Task objective >> Everything in the records must be reproduced exactly, except for the pictures.

Entries supplied >>

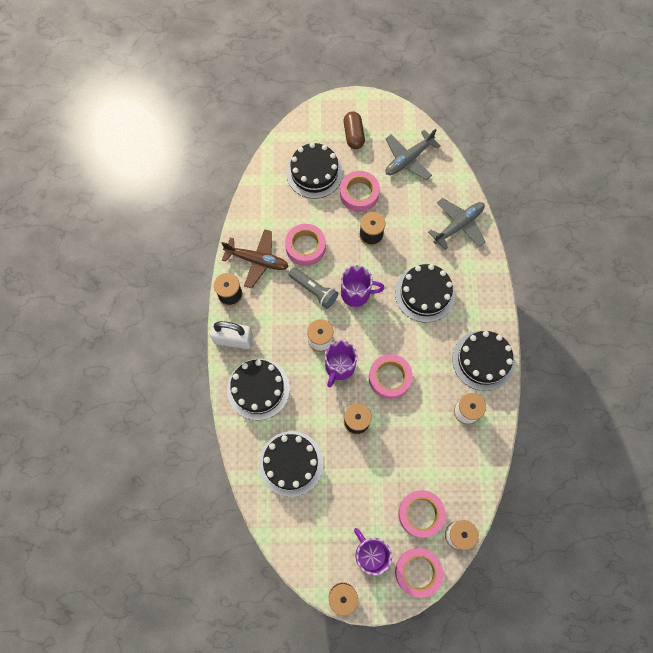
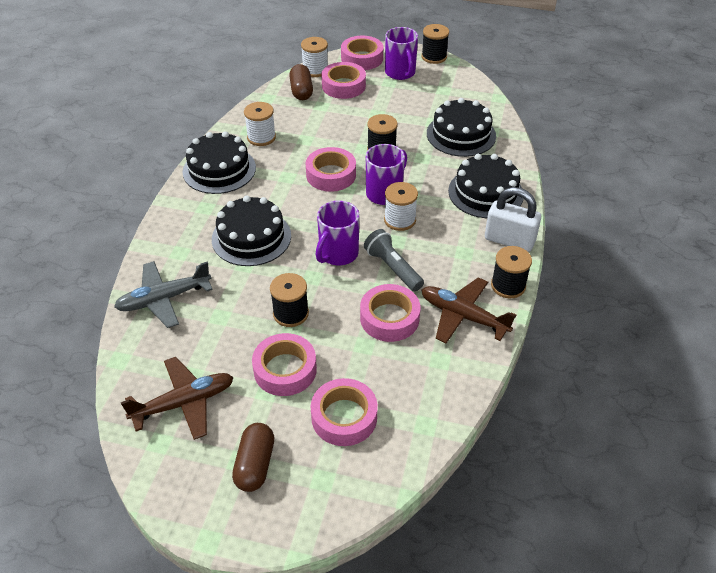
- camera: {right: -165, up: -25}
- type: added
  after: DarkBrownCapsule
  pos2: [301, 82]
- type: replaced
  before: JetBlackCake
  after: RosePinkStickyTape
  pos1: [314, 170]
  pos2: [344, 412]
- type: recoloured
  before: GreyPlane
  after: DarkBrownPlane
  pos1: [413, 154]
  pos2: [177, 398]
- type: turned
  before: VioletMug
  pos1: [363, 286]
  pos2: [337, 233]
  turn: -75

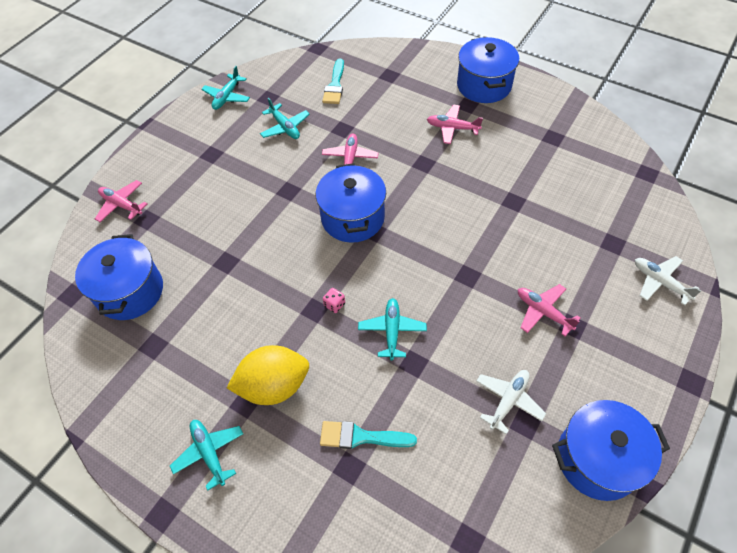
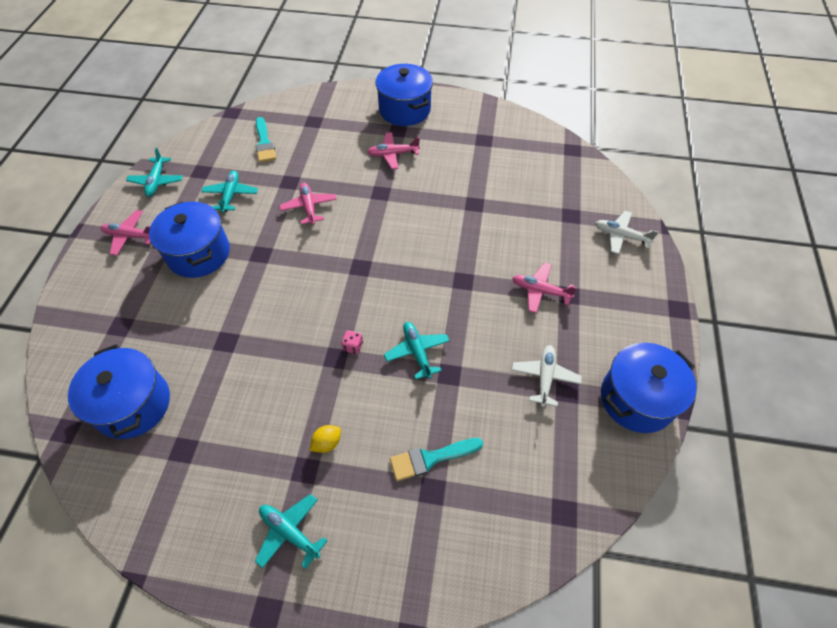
- camera: {right: -25, up: 0}
- type: moved
  before: RosePinkPlane
  pos1: [121, 201]
  pos2: [125, 233]
- type: moved
  before: CobaltCookingPot
  pos1: [351, 203]
  pos2: [189, 239]
- type: turned
  before: TurquoisePlane
  pos1: [285, 118]
  pos2: [229, 191]
  turn: -120
- type: resized
  before: YellowCitrusFruit
  pos1: [268, 375]
  pos2: [325, 439]
  scale: 0.43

Your solution >>
- camera: {right: -165, up: -25}
- type: added
  after: DarkBrownCapsule
  pos2: [301, 82]
- type: replaced
  before: JetBlackCake
  after: RosePinkStickyTape
  pos1: [314, 170]
  pos2: [344, 412]
- type: recoloured
  before: GreyPlane
  after: DarkBrownPlane
  pos1: [413, 154]
  pos2: [177, 398]
- type: turned
  before: VioletMug
  pos1: [363, 286]
  pos2: [337, 233]
  turn: -75

- camera: {right: -25, up: 0}
- type: moved
  before: RosePinkPlane
  pos1: [121, 201]
  pos2: [125, 233]
- type: moved
  before: CobaltCookingPot
  pos1: [351, 203]
  pos2: [189, 239]
- type: turned
  before: TurquoisePlane
  pos1: [285, 118]
  pos2: [229, 191]
  turn: -120
- type: resized
  before: YellowCitrusFruit
  pos1: [268, 375]
  pos2: [325, 439]
  scale: 0.43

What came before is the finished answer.